*TASK DETAILS:* Every line of the material below should be retyped exactly.

*THE DATA:*
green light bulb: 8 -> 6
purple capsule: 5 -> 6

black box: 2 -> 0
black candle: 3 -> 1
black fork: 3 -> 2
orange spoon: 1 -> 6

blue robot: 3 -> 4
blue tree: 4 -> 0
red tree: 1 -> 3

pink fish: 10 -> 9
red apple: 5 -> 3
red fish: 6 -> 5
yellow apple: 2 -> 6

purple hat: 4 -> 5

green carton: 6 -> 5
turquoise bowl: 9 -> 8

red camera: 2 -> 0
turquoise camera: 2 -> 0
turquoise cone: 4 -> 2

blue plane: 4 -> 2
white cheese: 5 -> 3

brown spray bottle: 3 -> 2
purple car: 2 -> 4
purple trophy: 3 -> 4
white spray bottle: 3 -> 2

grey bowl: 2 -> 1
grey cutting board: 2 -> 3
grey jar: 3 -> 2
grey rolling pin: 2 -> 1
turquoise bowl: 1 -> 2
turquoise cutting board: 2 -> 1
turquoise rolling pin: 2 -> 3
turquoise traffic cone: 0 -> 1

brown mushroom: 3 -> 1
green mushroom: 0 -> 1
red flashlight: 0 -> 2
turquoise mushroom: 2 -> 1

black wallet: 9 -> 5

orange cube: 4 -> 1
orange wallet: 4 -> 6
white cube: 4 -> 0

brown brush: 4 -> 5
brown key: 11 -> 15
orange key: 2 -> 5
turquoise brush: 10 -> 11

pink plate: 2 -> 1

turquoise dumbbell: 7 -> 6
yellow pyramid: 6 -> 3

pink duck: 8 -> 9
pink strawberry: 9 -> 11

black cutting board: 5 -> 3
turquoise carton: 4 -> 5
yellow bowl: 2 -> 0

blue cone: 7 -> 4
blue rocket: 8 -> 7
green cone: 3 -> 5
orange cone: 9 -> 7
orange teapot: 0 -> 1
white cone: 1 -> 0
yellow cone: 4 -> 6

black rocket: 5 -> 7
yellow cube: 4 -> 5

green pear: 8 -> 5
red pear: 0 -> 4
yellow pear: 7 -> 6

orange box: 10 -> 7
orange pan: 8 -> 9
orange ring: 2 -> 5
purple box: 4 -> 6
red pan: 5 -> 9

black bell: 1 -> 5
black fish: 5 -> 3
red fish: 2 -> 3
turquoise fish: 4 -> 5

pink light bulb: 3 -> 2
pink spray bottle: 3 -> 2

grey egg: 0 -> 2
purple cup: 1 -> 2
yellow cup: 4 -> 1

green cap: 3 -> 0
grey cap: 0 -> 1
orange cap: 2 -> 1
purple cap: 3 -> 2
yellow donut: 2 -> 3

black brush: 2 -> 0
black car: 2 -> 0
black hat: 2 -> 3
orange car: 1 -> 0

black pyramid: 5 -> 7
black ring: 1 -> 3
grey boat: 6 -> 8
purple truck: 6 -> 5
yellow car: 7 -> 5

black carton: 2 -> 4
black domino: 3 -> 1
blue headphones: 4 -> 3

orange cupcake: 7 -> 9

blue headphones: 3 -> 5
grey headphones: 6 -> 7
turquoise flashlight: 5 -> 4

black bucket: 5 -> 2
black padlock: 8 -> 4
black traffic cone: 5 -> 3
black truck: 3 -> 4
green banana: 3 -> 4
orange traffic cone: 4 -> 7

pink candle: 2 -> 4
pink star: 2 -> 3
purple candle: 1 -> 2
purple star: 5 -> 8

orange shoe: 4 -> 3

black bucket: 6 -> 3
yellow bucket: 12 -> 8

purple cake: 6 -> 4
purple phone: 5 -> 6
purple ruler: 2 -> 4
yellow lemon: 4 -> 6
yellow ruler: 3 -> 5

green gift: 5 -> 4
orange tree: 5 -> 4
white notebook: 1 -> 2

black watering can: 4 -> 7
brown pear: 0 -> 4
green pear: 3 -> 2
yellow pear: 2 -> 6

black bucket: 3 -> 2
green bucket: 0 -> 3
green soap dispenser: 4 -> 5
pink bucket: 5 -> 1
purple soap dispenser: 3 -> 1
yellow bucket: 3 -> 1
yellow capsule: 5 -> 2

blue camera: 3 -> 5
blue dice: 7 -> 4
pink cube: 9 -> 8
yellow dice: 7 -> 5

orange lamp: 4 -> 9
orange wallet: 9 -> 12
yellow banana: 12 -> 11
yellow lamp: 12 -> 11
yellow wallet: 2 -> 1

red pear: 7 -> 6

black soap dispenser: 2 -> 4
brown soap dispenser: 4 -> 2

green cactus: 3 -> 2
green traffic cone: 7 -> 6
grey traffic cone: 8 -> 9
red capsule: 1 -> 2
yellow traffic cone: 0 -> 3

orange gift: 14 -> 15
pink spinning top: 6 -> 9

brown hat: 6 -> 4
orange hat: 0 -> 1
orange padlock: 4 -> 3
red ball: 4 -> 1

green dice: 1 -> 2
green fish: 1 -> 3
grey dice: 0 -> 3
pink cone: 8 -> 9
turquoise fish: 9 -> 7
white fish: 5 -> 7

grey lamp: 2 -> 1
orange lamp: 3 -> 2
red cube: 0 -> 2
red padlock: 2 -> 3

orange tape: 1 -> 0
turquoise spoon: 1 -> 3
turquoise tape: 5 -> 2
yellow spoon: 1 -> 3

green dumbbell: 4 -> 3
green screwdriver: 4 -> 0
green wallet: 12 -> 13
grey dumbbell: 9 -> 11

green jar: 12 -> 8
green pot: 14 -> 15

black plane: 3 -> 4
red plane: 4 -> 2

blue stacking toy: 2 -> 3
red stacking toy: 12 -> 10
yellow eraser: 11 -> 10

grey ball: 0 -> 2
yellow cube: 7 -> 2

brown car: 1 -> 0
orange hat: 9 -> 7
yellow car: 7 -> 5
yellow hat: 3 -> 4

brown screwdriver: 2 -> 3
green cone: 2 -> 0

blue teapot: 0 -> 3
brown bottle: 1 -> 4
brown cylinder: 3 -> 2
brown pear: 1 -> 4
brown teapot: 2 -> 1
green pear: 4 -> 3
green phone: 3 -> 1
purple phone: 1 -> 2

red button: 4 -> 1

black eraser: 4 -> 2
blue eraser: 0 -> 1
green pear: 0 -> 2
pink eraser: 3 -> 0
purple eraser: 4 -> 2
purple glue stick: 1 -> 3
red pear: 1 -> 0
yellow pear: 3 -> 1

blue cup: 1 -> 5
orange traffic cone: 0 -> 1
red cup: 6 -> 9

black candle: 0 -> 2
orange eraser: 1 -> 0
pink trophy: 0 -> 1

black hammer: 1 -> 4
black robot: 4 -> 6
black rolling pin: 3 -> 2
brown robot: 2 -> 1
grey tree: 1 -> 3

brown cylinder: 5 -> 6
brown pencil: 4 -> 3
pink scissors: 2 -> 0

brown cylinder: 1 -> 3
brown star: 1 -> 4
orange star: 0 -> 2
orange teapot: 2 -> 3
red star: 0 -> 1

*RESPONSE TO THE TASK:*
green light bulb: 8 -> 6
purple capsule: 5 -> 6

black box: 2 -> 0
black candle: 3 -> 1
black fork: 3 -> 2
orange spoon: 1 -> 6

blue robot: 3 -> 4
blue tree: 4 -> 0
red tree: 1 -> 3

pink fish: 10 -> 9
red apple: 5 -> 3
red fish: 6 -> 5
yellow apple: 2 -> 6

purple hat: 4 -> 5

green carton: 6 -> 5
turquoise bowl: 9 -> 8

red camera: 2 -> 0
turquoise camera: 2 -> 0
turquoise cone: 4 -> 2

blue plane: 4 -> 2
white cheese: 5 -> 3

brown spray bottle: 3 -> 2
purple car: 2 -> 4
purple trophy: 3 -> 4
white spray bottle: 3 -> 2

grey bowl: 2 -> 1
grey cutting board: 2 -> 3
grey jar: 3 -> 2
grey rolling pin: 2 -> 1
turquoise bowl: 1 -> 2
turquoise cutting board: 2 -> 1
turquoise rolling pin: 2 -> 3
turquoise traffic cone: 0 -> 1

brown mushroom: 3 -> 1
green mushroom: 0 -> 1
red flashlight: 0 -> 2
turquoise mushroom: 2 -> 1

black wallet: 9 -> 5

orange cube: 4 -> 1
orange wallet: 4 -> 6
white cube: 4 -> 0

brown brush: 4 -> 5
brown key: 11 -> 15
orange key: 2 -> 5
turquoise brush: 10 -> 11

pink plate: 2 -> 1

turquoise dumbbell: 7 -> 6
yellow pyramid: 6 -> 3

pink duck: 8 -> 9
pink strawberry: 9 -> 11

black cutting board: 5 -> 3
turquoise carton: 4 -> 5
yellow bowl: 2 -> 0

blue cone: 7 -> 4
blue rocket: 8 -> 7
green cone: 3 -> 5
orange cone: 9 -> 7
orange teapot: 0 -> 1
white cone: 1 -> 0
yellow cone: 4 -> 6

black rocket: 5 -> 7
yellow cube: 4 -> 5

green pear: 8 -> 5
red pear: 0 -> 4
yellow pear: 7 -> 6

orange box: 10 -> 7
orange pan: 8 -> 9
orange ring: 2 -> 5
purple box: 4 -> 6
red pan: 5 -> 9

black bell: 1 -> 5
black fish: 5 -> 3
red fish: 2 -> 3
turquoise fish: 4 -> 5

pink light bulb: 3 -> 2
pink spray bottle: 3 -> 2

grey egg: 0 -> 2
purple cup: 1 -> 2
yellow cup: 4 -> 1

green cap: 3 -> 0
grey cap: 0 -> 1
orange cap: 2 -> 1
purple cap: 3 -> 2
yellow donut: 2 -> 3

black brush: 2 -> 0
black car: 2 -> 0
black hat: 2 -> 3
orange car: 1 -> 0

black pyramid: 5 -> 7
black ring: 1 -> 3
grey boat: 6 -> 8
purple truck: 6 -> 5
yellow car: 7 -> 5

black carton: 2 -> 4
black domino: 3 -> 1
blue headphones: 4 -> 3

orange cupcake: 7 -> 9

blue headphones: 3 -> 5
grey headphones: 6 -> 7
turquoise flashlight: 5 -> 4

black bucket: 5 -> 2
black padlock: 8 -> 4
black traffic cone: 5 -> 3
black truck: 3 -> 4
green banana: 3 -> 4
orange traffic cone: 4 -> 7

pink candle: 2 -> 4
pink star: 2 -> 3
purple candle: 1 -> 2
purple star: 5 -> 8

orange shoe: 4 -> 3

black bucket: 6 -> 3
yellow bucket: 12 -> 8

purple cake: 6 -> 4
purple phone: 5 -> 6
purple ruler: 2 -> 4
yellow lemon: 4 -> 6
yellow ruler: 3 -> 5

green gift: 5 -> 4
orange tree: 5 -> 4
white notebook: 1 -> 2

black watering can: 4 -> 7
brown pear: 0 -> 4
green pear: 3 -> 2
yellow pear: 2 -> 6

black bucket: 3 -> 2
green bucket: 0 -> 3
green soap dispenser: 4 -> 5
pink bucket: 5 -> 1
purple soap dispenser: 3 -> 1
yellow bucket: 3 -> 1
yellow capsule: 5 -> 2

blue camera: 3 -> 5
blue dice: 7 -> 4
pink cube: 9 -> 8
yellow dice: 7 -> 5

orange lamp: 4 -> 9
orange wallet: 9 -> 12
yellow banana: 12 -> 11
yellow lamp: 12 -> 11
yellow wallet: 2 -> 1

red pear: 7 -> 6

black soap dispenser: 2 -> 4
brown soap dispenser: 4 -> 2

green cactus: 3 -> 2
green traffic cone: 7 -> 6
grey traffic cone: 8 -> 9
red capsule: 1 -> 2
yellow traffic cone: 0 -> 3

orange gift: 14 -> 15
pink spinning top: 6 -> 9

brown hat: 6 -> 4
orange hat: 0 -> 1
orange padlock: 4 -> 3
red ball: 4 -> 1

green dice: 1 -> 2
green fish: 1 -> 3
grey dice: 0 -> 3
pink cone: 8 -> 9
turquoise fish: 9 -> 7
white fish: 5 -> 7

grey lamp: 2 -> 1
orange lamp: 3 -> 2
red cube: 0 -> 2
red padlock: 2 -> 3

orange tape: 1 -> 0
turquoise spoon: 1 -> 3
turquoise tape: 5 -> 2
yellow spoon: 1 -> 3

green dumbbell: 4 -> 3
green screwdriver: 4 -> 0
green wallet: 12 -> 13
grey dumbbell: 9 -> 11

green jar: 12 -> 8
green pot: 14 -> 15

black plane: 3 -> 4
red plane: 4 -> 2

blue stacking toy: 2 -> 3
red stacking toy: 12 -> 10
yellow eraser: 11 -> 10

grey ball: 0 -> 2
yellow cube: 7 -> 2

brown car: 1 -> 0
orange hat: 9 -> 7
yellow car: 7 -> 5
yellow hat: 3 -> 4

brown screwdriver: 2 -> 3
green cone: 2 -> 0

blue teapot: 0 -> 3
brown bottle: 1 -> 4
brown cylinder: 3 -> 2
brown pear: 1 -> 4
brown teapot: 2 -> 1
green pear: 4 -> 3
green phone: 3 -> 1
purple phone: 1 -> 2

red button: 4 -> 1

black eraser: 4 -> 2
blue eraser: 0 -> 1
green pear: 0 -> 2
pink eraser: 3 -> 0
purple eraser: 4 -> 2
purple glue stick: 1 -> 3
red pear: 1 -> 0
yellow pear: 3 -> 1

blue cup: 1 -> 5
orange traffic cone: 0 -> 1
red cup: 6 -> 9

black candle: 0 -> 2
orange eraser: 1 -> 0
pink trophy: 0 -> 1

black hammer: 1 -> 4
black robot: 4 -> 6
black rolling pin: 3 -> 2
brown robot: 2 -> 1
grey tree: 1 -> 3

brown cylinder: 5 -> 6
brown pencil: 4 -> 3
pink scissors: 2 -> 0

brown cylinder: 1 -> 3
brown star: 1 -> 4
orange star: 0 -> 2
orange teapot: 2 -> 3
red star: 0 -> 1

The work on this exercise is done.